(Difference listings)

·····

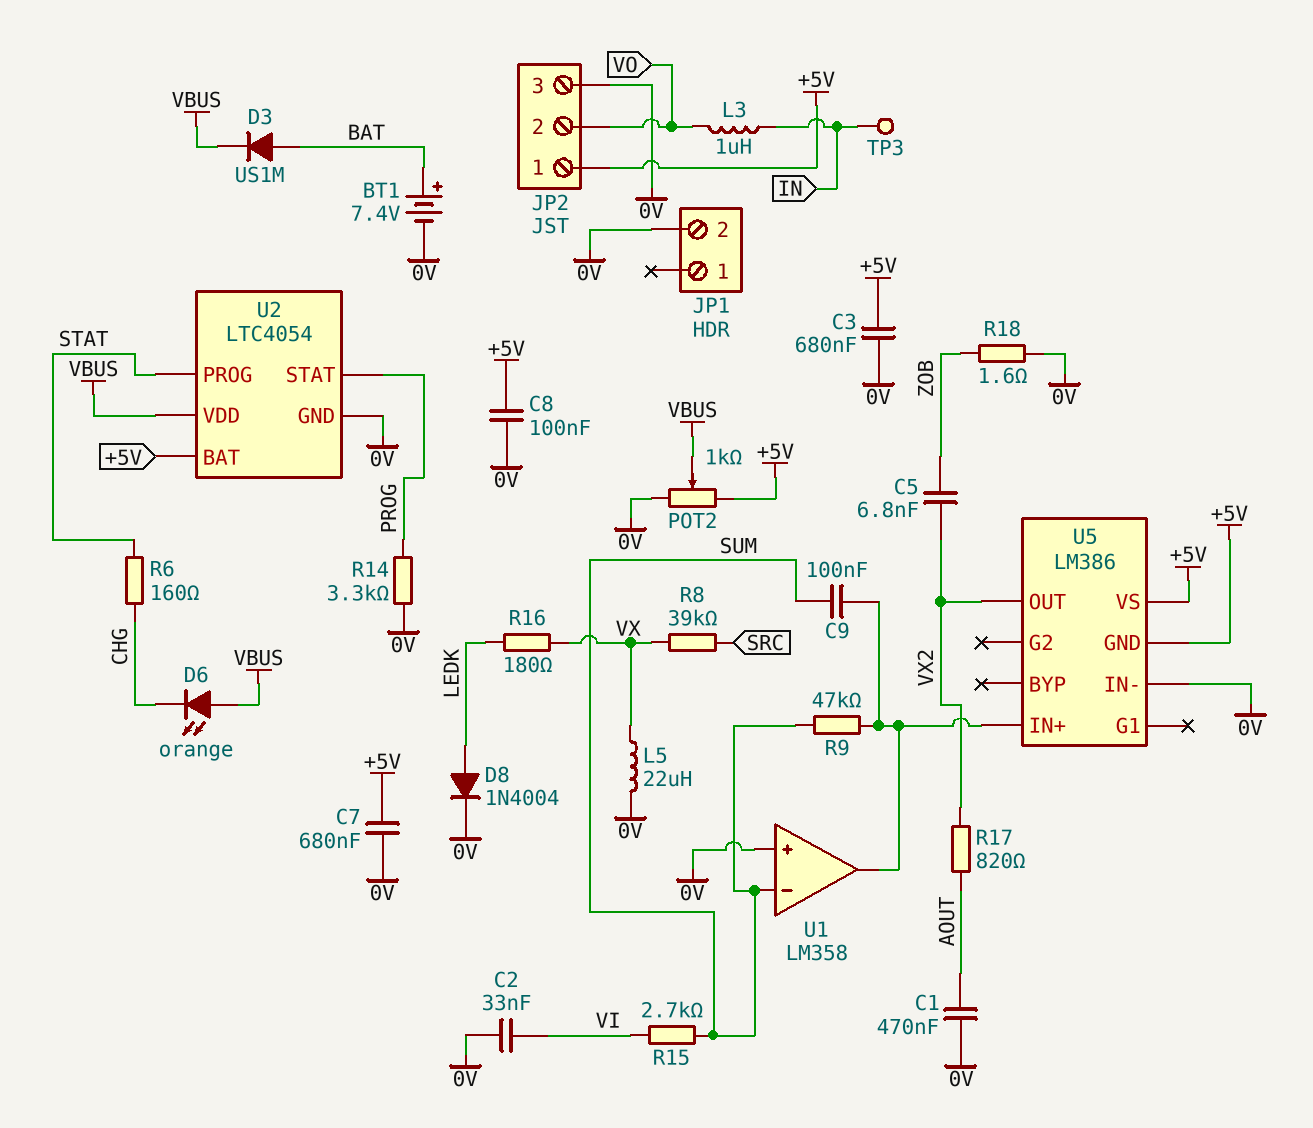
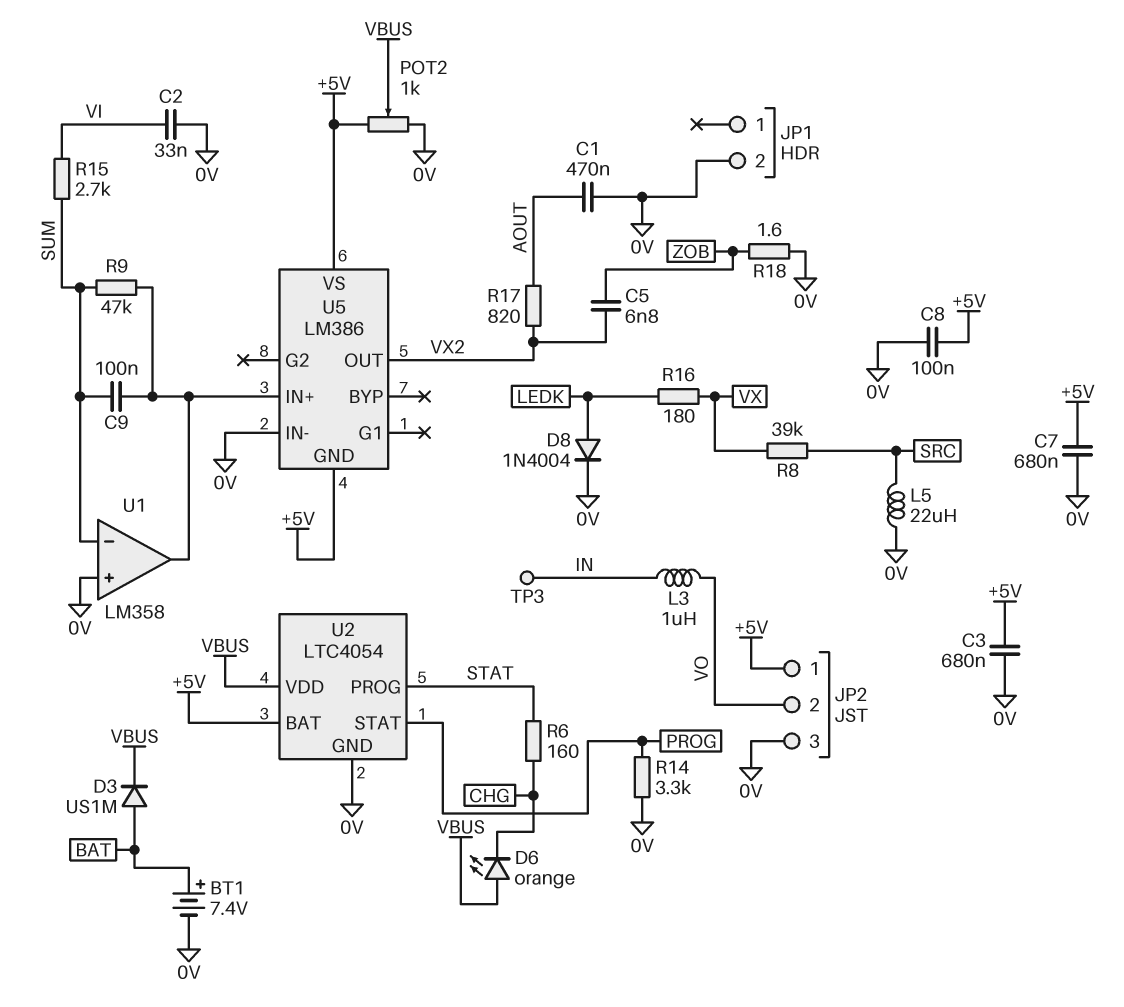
L5: 22uH (0V, VX) -> 22uH (0V, SRC)

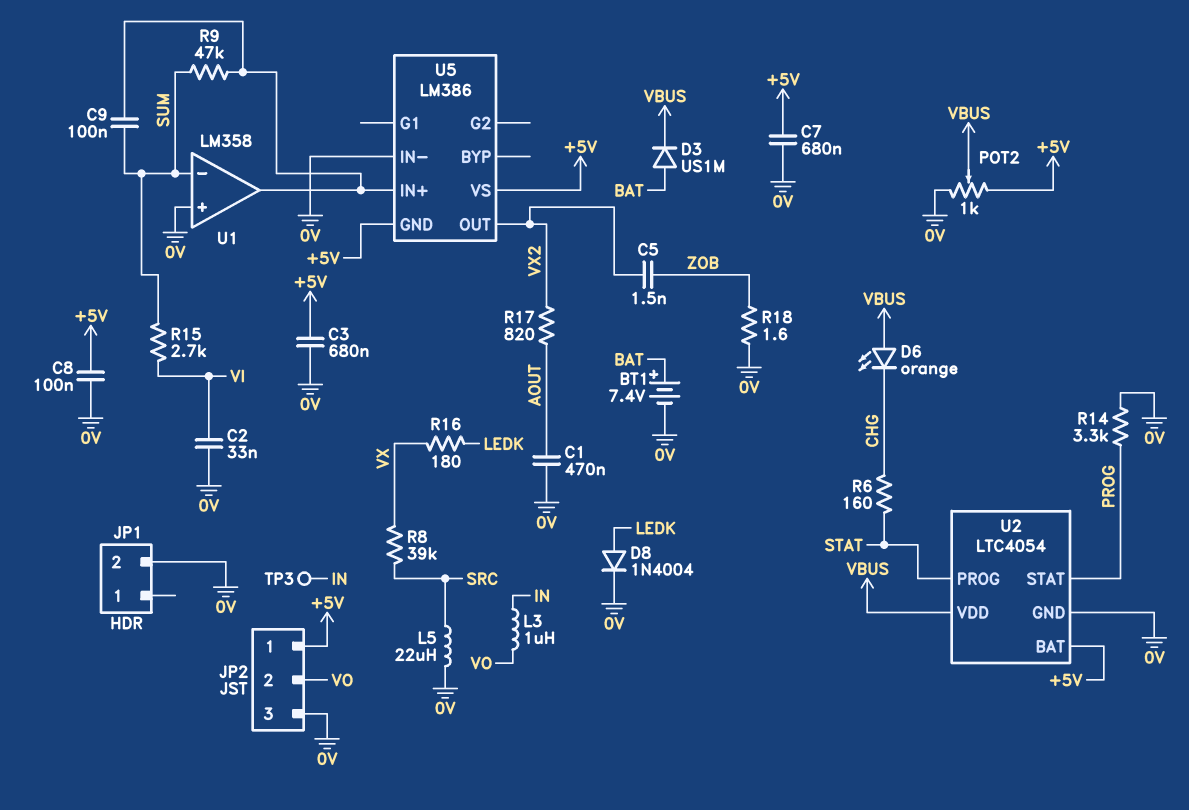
C5: 6.8nF (VX2, ZOB) -> 1.5nF (VX2, ZOB)

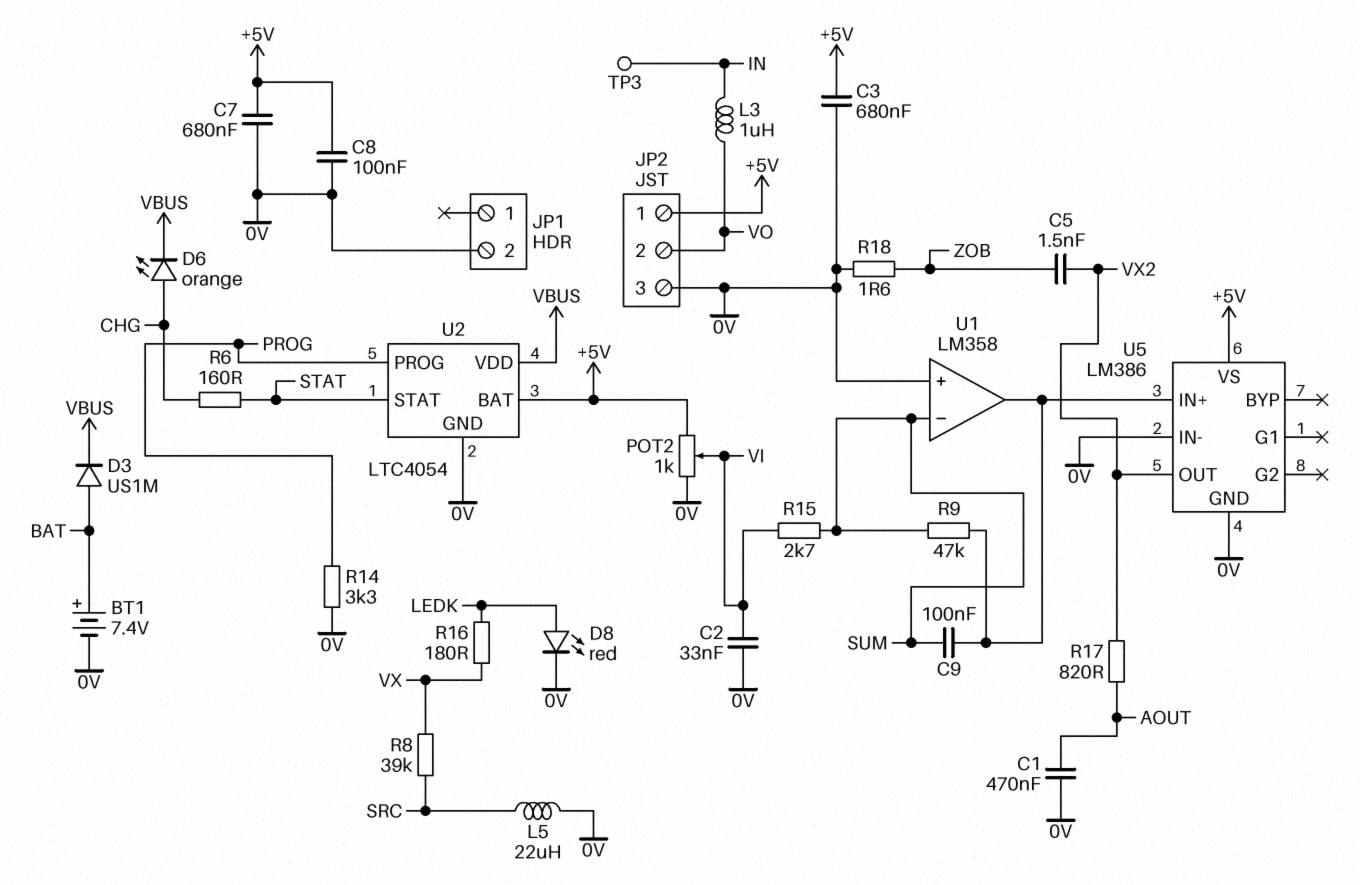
D6: LED orange (A VBUS, K CHG) -> LED orange (A CHG, K VBUS)
D8: diode 1N4004 (A LEDK, K 0V) -> LED red (A LEDK, K 0V)
POT2: 1k (+5V, 0V, wiper VBUS) -> 1k (+5V, 0V, wiper VI)
U2 pin PROG: STAT -> PROG
U2 pin STAT: PROG -> STAT
U5 pin GND: +5V -> 0V

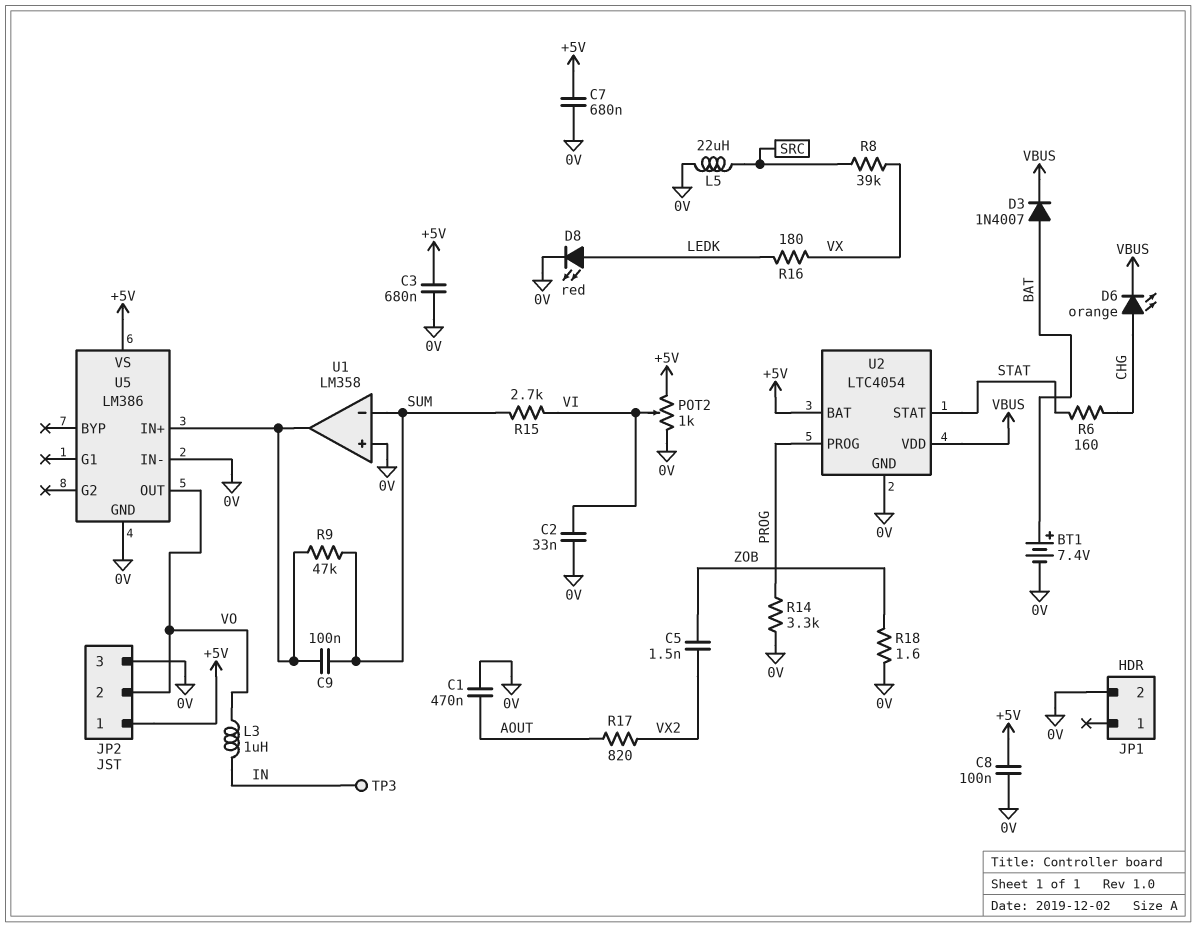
D3: diode US1M (A BAT, K VBUS) -> diode 1N4007 (A BAT, K VBUS)
U5 pin OUT: VX2 -> VO

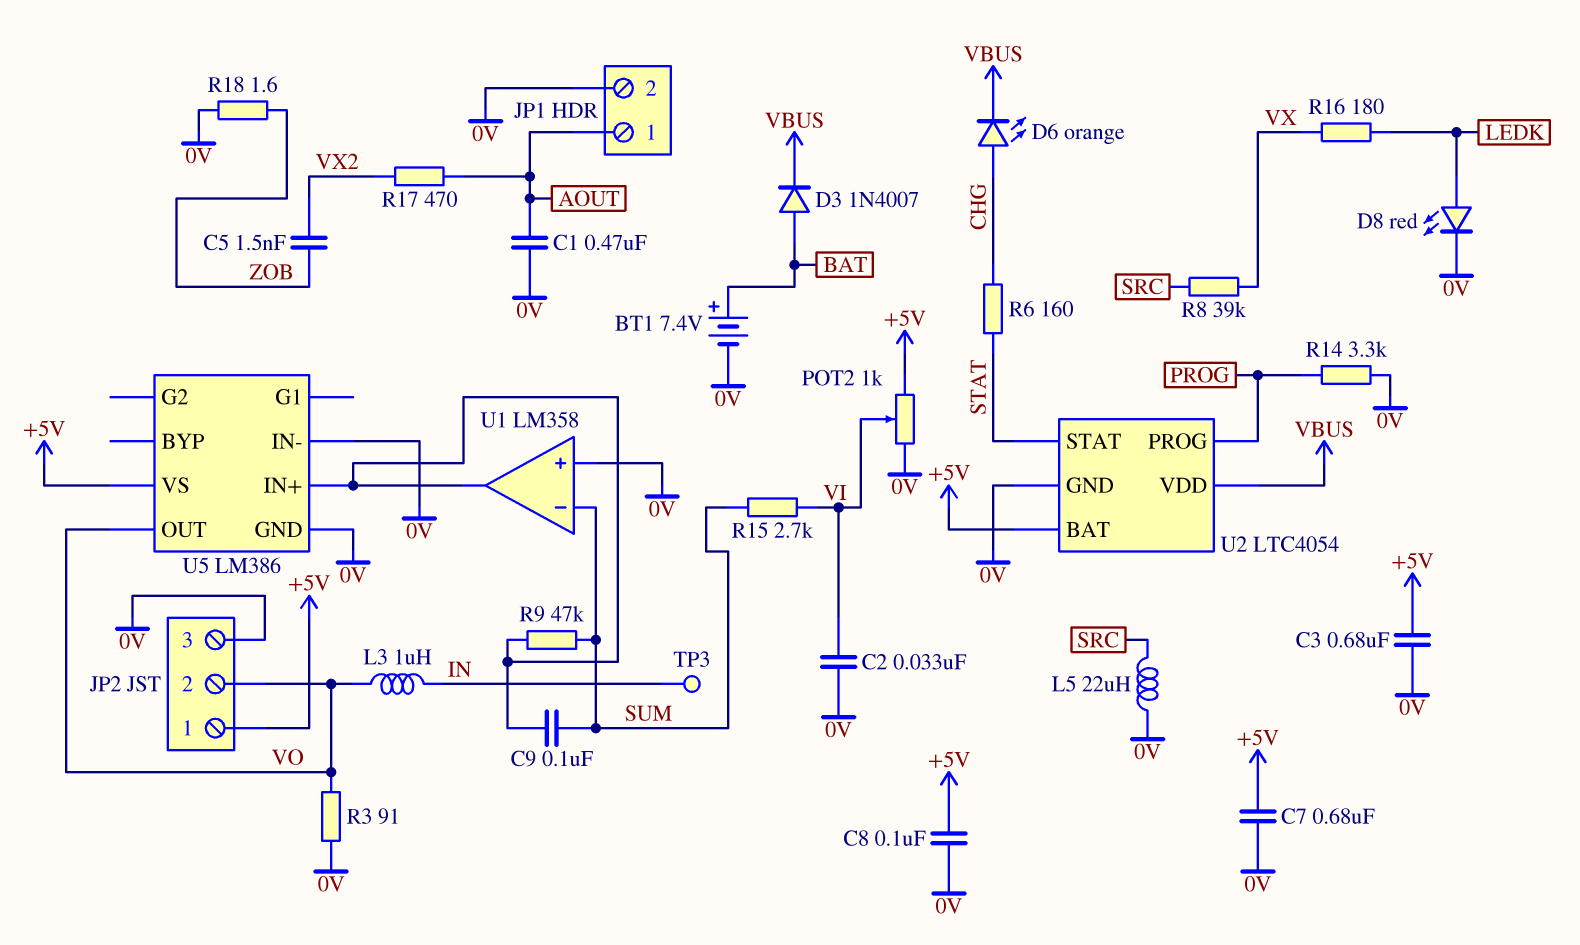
JP1 pin 1: none -> AOUT
R3: none -> 91 (0V, VO)
R17: 820 (AOUT, VX2) -> 470 (AOUT, VX2)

·····

Your goal: Each line above should be written out again unchanged; no images are to be carried over.

Exercise response:
L5: 22uH (0V, VX) -> 22uH (0V, SRC)

C5: 6.8nF (VX2, ZOB) -> 1.5nF (VX2, ZOB)

D6: LED orange (A VBUS, K CHG) -> LED orange (A CHG, K VBUS)
D8: diode 1N4004 (A LEDK, K 0V) -> LED red (A LEDK, K 0V)
POT2: 1k (+5V, 0V, wiper VBUS) -> 1k (+5V, 0V, wiper VI)
U2 pin PROG: STAT -> PROG
U2 pin STAT: PROG -> STAT
U5 pin GND: +5V -> 0V

D3: diode US1M (A BAT, K VBUS) -> diode 1N4007 (A BAT, K VBUS)
U5 pin OUT: VX2 -> VO

JP1 pin 1: none -> AOUT
R3: none -> 91 (0V, VO)
R17: 820 (AOUT, VX2) -> 470 (AOUT, VX2)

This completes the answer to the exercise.